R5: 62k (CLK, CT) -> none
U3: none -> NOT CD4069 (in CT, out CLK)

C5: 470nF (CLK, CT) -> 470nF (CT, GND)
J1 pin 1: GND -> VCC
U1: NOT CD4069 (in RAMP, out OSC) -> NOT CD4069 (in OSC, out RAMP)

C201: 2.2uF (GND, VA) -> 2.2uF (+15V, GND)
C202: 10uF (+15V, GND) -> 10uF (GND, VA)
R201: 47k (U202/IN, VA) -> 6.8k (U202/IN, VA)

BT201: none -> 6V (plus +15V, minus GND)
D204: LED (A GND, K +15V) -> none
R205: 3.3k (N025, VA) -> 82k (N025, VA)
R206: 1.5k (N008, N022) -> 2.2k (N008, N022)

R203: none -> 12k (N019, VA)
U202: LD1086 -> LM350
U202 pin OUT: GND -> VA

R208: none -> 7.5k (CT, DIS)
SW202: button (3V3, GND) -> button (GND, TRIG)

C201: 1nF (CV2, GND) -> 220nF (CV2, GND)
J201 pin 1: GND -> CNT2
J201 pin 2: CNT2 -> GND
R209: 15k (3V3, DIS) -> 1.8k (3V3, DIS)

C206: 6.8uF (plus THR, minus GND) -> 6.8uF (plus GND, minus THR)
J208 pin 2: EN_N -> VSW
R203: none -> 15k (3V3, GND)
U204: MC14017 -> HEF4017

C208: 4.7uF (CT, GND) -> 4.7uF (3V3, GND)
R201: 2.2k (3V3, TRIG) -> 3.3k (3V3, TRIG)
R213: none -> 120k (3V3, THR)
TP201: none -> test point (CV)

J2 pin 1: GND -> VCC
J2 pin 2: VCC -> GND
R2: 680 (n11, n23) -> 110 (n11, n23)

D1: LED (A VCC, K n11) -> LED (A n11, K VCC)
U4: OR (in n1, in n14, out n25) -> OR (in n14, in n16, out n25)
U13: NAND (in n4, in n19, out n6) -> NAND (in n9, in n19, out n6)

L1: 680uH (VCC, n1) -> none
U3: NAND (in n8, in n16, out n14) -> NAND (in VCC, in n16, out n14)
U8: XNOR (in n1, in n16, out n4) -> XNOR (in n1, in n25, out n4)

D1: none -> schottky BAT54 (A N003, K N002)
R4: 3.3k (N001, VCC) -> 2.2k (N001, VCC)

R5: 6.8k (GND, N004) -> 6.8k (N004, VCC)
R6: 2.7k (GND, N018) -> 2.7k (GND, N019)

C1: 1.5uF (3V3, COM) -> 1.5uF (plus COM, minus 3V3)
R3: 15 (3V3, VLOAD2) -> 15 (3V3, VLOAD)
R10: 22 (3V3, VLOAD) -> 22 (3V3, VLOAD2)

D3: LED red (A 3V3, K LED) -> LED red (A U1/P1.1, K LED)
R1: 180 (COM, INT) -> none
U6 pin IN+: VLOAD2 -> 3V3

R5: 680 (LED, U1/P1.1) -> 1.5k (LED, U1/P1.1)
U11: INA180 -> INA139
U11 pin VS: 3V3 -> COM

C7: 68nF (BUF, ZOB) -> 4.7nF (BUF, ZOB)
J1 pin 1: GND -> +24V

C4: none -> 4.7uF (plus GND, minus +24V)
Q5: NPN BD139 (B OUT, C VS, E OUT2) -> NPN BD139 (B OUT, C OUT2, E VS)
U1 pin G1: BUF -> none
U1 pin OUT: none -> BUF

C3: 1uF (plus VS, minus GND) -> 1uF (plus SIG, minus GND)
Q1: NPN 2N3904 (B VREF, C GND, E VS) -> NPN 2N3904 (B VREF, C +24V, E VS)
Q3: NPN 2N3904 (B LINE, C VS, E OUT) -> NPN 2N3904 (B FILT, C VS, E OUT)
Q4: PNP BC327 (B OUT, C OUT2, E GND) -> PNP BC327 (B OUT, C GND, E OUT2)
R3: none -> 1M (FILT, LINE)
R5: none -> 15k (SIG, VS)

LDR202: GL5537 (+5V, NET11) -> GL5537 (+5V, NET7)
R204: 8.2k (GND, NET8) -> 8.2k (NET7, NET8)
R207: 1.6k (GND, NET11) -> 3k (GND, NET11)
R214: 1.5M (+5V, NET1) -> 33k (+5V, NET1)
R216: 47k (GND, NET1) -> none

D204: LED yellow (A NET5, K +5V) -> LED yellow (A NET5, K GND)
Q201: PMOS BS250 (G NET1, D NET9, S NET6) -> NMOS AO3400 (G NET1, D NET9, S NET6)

____________

**Directions for this task:** In the entries above, find each line that has the word "minus". Copy it.

**Reply:**
BT201: none -> 6V (plus +15V, minus GND)
C206: 6.8uF (plus THR, minus GND) -> 6.8uF (plus GND, minus THR)
C1: 1.5uF (3V3, COM) -> 1.5uF (plus COM, minus 3V3)
C4: none -> 4.7uF (plus GND, minus +24V)
C3: 1uF (plus VS, minus GND) -> 1uF (plus SIG, minus GND)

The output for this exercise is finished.